From the first line to the last, copy the listing exactly and omit the images.

Start of Block

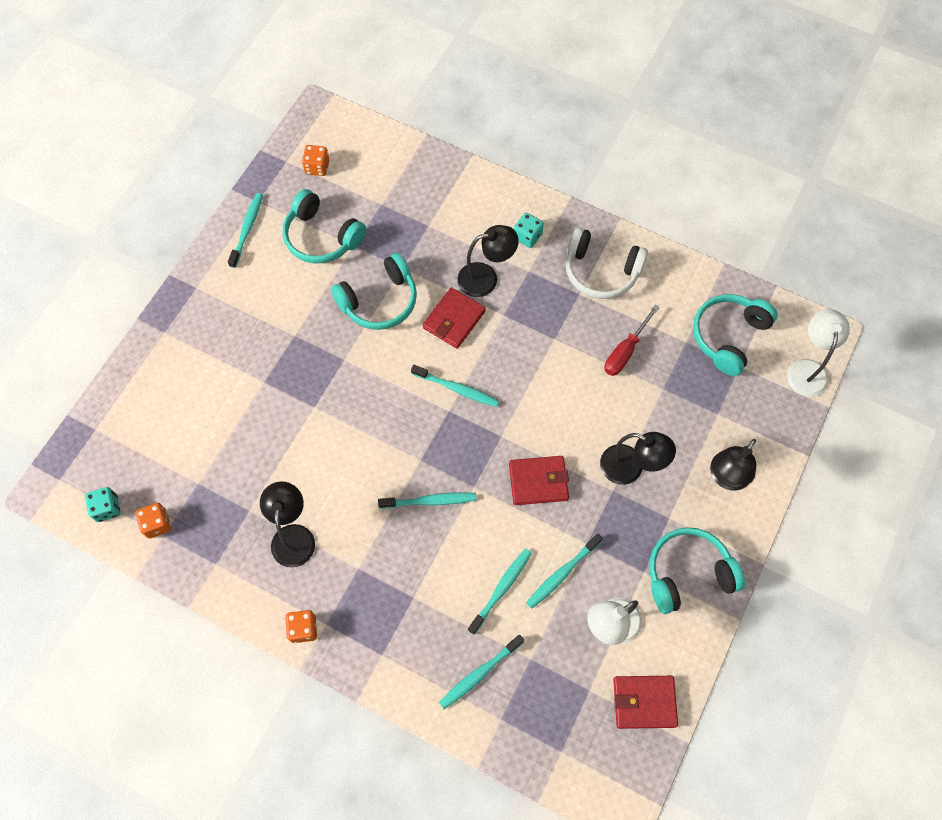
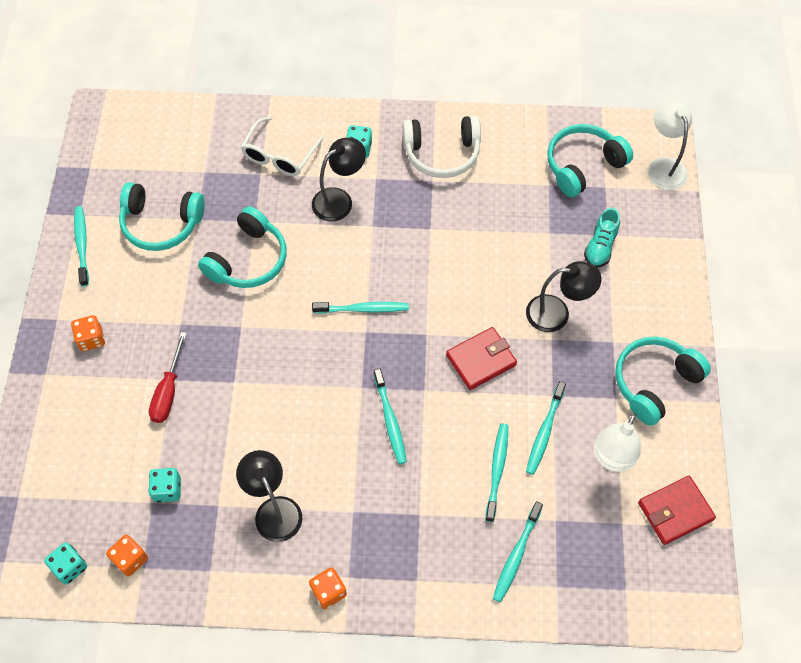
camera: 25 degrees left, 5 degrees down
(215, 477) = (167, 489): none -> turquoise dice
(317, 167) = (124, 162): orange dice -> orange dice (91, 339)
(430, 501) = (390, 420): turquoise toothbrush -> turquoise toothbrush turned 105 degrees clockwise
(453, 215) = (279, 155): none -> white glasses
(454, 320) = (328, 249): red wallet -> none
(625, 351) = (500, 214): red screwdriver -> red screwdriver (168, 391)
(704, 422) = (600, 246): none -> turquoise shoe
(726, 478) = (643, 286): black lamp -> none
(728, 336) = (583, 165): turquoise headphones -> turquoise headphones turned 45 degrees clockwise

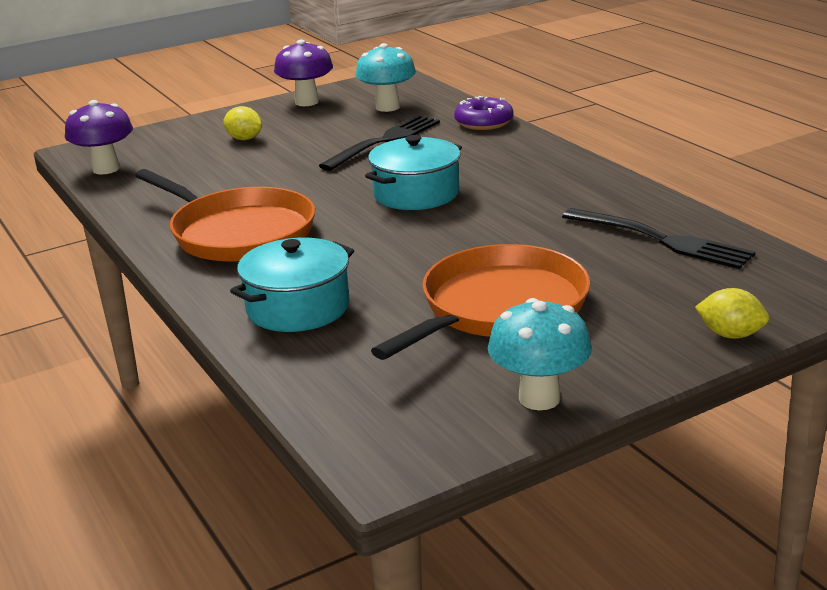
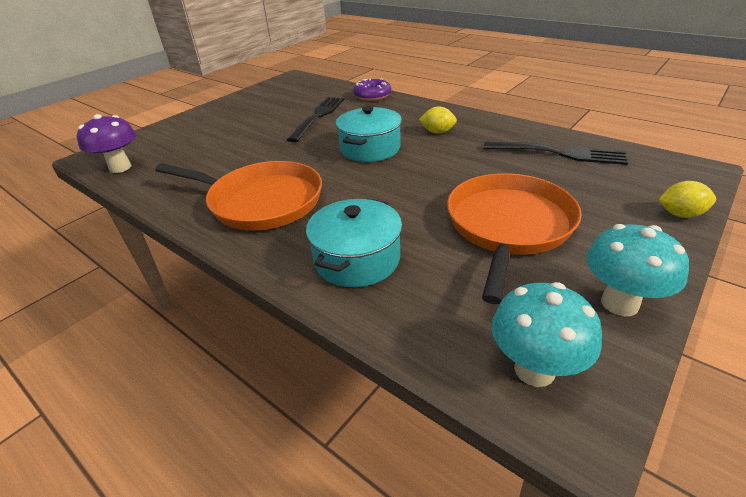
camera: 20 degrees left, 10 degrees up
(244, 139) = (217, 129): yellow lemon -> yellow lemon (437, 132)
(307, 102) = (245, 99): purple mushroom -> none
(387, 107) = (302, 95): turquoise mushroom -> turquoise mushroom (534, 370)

End of Block

YOUR RESPONSE:
camera: 25 degrees left, 5 degrees down
(215, 477) = (167, 489): none -> turquoise dice
(317, 167) = (124, 162): orange dice -> orange dice (91, 339)
(430, 501) = (390, 420): turquoise toothbrush -> turquoise toothbrush turned 105 degrees clockwise
(453, 215) = (279, 155): none -> white glasses
(454, 320) = (328, 249): red wallet -> none
(625, 351) = (500, 214): red screwdriver -> red screwdriver (168, 391)
(704, 422) = (600, 246): none -> turquoise shoe
(726, 478) = (643, 286): black lamp -> none
(728, 336) = (583, 165): turquoise headphones -> turquoise headphones turned 45 degrees clockwise

camera: 20 degrees left, 10 degrees up
(244, 139) = (217, 129): yellow lemon -> yellow lemon (437, 132)
(307, 102) = (245, 99): purple mushroom -> none
(387, 107) = (302, 95): turquoise mushroom -> turquoise mushroom (534, 370)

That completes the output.